## Problem description:
Return exactly the lines of the records below, starting at the line that contains "shifted | plate/brown" and ending at the line that contains "shifted | fork/green", with both of those lines kept.

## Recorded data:
"""
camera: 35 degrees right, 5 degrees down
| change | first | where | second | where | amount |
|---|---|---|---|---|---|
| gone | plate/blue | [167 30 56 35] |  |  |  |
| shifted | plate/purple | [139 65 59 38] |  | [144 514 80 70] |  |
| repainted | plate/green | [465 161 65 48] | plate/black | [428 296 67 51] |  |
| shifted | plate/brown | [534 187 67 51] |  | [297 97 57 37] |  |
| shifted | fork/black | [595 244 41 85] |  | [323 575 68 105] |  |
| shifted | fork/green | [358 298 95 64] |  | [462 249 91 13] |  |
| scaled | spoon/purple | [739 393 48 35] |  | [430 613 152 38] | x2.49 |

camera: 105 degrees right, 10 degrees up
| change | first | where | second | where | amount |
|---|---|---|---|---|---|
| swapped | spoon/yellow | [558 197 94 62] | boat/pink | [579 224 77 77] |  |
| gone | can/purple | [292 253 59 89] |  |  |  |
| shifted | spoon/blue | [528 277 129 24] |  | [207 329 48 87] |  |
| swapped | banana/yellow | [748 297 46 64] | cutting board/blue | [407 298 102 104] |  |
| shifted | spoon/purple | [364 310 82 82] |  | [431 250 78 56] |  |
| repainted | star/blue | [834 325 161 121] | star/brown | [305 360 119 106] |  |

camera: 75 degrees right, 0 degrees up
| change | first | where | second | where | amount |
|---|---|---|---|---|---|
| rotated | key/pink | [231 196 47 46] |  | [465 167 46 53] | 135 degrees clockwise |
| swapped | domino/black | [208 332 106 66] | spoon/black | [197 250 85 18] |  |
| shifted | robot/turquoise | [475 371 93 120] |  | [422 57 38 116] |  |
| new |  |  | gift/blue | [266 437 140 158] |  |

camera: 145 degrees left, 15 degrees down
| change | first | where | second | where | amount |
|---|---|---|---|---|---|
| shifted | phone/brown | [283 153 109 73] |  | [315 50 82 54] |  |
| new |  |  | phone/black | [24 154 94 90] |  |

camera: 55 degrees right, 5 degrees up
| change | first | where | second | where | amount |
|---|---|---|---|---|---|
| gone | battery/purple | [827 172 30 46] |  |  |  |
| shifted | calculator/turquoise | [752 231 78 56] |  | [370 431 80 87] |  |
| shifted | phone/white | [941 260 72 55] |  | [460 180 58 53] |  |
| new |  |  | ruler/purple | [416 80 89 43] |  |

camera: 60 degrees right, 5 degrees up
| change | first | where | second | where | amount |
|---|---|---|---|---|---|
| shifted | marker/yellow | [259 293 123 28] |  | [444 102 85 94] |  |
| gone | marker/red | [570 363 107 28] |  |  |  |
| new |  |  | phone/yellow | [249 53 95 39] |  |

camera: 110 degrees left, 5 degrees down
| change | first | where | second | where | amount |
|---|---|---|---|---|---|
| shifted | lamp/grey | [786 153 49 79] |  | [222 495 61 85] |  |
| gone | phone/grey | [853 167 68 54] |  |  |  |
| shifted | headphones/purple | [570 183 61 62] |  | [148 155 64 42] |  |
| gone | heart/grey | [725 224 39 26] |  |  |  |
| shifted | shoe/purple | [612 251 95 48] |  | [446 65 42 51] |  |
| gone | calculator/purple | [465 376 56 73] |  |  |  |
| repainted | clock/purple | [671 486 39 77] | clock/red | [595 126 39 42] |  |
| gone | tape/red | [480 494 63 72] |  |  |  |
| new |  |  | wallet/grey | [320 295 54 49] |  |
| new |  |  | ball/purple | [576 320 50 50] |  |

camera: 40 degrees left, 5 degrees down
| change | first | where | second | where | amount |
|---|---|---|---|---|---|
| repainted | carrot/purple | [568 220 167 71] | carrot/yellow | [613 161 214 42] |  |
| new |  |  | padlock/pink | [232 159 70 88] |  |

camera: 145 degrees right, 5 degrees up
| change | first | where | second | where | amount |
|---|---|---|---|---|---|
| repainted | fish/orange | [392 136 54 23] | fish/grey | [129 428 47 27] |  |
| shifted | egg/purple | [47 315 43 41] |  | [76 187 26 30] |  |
"""
## Output of the task:
| shifted | plate/brown | [534 187 67 51] |  | [297 97 57 37] |  |
| shifted | fork/black | [595 244 41 85] |  | [323 575 68 105] |  |
| shifted | fork/green | [358 298 95 64] |  | [462 249 91 13] |  |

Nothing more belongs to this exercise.